::: RAW DATA

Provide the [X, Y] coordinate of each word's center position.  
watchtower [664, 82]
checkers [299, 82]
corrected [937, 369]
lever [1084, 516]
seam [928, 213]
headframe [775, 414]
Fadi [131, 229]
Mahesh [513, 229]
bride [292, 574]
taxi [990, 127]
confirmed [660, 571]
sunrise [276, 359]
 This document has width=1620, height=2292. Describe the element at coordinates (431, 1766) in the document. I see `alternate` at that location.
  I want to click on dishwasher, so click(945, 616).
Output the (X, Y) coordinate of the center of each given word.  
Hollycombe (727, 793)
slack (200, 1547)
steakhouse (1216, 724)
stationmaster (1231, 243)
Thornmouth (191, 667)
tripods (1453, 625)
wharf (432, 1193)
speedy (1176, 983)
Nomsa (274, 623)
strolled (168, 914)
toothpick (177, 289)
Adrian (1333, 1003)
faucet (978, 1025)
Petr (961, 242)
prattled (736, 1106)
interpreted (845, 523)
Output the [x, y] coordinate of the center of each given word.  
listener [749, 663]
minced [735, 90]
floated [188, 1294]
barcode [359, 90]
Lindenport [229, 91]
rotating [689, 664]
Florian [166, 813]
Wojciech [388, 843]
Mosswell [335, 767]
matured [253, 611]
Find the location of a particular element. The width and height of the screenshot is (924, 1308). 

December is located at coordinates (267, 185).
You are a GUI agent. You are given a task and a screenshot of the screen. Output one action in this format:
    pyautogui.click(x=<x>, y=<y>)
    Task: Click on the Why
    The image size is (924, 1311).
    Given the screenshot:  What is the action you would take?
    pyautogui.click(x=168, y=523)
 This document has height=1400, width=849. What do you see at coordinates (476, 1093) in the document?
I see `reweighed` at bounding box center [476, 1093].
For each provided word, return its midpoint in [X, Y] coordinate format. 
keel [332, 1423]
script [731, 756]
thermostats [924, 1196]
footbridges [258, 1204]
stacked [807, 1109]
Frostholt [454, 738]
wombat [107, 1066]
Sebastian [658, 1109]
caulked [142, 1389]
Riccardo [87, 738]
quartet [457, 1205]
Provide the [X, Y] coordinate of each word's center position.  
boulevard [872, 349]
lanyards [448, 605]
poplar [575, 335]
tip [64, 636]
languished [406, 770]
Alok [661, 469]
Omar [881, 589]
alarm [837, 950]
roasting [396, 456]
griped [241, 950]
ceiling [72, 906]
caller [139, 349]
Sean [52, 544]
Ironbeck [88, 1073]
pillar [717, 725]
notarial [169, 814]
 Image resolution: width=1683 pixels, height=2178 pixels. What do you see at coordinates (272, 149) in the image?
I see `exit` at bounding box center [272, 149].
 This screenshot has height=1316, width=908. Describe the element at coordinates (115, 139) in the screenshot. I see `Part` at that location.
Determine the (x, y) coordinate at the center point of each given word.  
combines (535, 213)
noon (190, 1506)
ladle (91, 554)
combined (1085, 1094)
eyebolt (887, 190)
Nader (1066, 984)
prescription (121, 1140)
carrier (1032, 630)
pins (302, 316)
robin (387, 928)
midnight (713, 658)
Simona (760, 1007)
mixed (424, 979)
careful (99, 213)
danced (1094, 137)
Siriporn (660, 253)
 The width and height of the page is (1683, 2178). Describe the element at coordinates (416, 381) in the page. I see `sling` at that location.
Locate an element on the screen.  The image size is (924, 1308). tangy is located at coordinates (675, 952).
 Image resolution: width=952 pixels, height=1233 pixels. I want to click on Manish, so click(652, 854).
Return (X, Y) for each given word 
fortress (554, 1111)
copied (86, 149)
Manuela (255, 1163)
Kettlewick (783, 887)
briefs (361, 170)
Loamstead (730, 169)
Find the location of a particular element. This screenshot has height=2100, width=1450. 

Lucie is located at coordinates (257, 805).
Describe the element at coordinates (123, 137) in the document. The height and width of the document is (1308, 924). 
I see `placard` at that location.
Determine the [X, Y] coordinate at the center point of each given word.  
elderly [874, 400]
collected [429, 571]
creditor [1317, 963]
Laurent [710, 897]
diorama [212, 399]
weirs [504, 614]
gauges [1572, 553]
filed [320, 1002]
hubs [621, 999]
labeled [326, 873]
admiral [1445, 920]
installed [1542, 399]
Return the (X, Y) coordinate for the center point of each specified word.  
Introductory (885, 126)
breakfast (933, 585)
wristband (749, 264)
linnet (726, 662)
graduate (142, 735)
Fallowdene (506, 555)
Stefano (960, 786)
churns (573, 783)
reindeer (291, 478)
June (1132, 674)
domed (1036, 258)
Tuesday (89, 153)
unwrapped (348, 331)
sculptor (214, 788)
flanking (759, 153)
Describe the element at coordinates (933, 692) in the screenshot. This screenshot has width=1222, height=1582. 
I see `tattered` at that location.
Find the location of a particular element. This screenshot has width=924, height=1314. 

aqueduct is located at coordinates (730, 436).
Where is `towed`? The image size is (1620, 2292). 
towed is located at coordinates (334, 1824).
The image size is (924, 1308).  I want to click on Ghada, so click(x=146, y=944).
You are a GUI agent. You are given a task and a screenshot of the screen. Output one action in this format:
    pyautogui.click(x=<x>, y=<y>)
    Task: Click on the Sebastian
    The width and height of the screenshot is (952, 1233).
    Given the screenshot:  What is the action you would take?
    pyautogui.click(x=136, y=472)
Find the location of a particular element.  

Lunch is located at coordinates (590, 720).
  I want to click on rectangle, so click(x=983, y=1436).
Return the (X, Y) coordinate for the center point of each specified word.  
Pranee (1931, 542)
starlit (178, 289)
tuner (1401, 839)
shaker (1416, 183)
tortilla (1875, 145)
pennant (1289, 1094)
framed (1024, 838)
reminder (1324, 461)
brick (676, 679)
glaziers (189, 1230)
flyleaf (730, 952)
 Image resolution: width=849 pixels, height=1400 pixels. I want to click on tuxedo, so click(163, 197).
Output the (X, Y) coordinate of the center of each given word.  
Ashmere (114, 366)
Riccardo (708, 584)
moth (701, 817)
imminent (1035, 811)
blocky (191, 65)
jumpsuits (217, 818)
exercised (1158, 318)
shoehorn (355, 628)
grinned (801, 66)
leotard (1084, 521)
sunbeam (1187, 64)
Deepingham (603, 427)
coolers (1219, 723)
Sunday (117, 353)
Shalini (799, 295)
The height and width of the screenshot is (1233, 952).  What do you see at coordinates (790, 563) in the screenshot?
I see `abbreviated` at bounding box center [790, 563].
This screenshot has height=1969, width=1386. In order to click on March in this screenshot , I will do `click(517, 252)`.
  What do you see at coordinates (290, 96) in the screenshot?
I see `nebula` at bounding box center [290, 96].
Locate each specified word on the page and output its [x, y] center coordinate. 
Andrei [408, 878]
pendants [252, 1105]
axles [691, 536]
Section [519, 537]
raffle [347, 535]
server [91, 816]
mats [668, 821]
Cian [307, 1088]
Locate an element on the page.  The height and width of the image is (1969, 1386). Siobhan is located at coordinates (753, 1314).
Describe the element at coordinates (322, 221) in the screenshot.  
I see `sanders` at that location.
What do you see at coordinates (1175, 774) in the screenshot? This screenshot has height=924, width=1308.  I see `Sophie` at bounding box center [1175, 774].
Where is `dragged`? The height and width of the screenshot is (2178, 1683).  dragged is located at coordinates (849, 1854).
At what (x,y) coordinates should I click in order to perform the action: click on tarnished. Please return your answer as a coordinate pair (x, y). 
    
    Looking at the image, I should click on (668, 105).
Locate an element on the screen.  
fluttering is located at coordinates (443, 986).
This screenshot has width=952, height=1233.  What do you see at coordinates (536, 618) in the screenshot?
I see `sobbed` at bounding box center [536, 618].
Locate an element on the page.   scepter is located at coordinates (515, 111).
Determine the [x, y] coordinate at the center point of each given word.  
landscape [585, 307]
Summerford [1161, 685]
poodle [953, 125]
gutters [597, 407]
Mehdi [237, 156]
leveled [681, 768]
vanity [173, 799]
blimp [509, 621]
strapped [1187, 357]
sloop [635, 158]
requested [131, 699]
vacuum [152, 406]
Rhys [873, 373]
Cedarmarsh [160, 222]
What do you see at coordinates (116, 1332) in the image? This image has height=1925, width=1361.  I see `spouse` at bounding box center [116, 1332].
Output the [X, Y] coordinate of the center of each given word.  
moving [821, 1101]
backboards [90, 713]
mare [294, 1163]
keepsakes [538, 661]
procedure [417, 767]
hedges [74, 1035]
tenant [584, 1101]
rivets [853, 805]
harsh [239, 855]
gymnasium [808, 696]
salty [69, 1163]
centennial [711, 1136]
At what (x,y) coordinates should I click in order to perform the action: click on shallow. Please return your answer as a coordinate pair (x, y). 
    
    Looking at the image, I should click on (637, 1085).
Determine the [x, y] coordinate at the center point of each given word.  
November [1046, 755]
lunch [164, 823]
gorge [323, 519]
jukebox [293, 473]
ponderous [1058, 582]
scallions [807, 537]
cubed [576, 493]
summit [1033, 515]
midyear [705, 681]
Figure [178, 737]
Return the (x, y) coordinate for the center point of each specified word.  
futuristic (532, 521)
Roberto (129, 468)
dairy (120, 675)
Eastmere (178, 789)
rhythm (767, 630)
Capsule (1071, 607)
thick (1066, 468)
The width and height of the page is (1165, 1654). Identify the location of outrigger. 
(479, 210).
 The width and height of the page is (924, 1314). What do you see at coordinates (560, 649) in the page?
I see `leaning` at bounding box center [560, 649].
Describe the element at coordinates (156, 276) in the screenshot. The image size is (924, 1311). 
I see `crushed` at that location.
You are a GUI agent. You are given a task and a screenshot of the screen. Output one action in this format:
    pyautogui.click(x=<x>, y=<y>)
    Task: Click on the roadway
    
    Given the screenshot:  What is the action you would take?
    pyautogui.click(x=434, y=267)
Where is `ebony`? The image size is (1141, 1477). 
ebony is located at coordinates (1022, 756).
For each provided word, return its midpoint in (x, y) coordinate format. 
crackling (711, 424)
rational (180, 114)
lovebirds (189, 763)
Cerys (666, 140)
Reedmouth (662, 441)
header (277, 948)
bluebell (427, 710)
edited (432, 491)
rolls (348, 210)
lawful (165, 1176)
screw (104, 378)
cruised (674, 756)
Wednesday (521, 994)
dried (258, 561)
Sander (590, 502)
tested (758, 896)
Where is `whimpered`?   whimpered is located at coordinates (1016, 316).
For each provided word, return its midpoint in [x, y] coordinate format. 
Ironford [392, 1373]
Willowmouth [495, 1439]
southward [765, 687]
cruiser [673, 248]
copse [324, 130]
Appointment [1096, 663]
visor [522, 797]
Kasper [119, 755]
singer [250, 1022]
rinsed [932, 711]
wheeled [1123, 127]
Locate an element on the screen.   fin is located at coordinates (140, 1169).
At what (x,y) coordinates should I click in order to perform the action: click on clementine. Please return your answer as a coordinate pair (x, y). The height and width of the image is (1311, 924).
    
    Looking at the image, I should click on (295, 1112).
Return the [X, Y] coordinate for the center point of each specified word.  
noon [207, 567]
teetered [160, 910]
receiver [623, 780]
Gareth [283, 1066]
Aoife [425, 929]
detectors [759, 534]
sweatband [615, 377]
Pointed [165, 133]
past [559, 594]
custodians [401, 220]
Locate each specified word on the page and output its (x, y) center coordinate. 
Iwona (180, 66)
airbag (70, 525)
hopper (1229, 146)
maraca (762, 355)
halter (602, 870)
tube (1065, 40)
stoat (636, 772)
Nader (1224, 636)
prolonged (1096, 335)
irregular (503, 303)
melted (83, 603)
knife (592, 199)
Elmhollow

::::::

TASK OBJECTIVE: Copy the records from their start through the line containing "confirmed [660, 571]", inclusive, replacing "center" with "midpoint" and leaving all else unchanged.

REPLY:
Provide the [X, Y] coordinate of each word's midpoint position.  
watchtower [664, 82]
checkers [299, 82]
corrected [937, 369]
lever [1084, 516]
seam [928, 213]
headframe [775, 414]
Fadi [131, 229]
Mahesh [513, 229]
bride [292, 574]
taxi [990, 127]
confirmed [660, 571]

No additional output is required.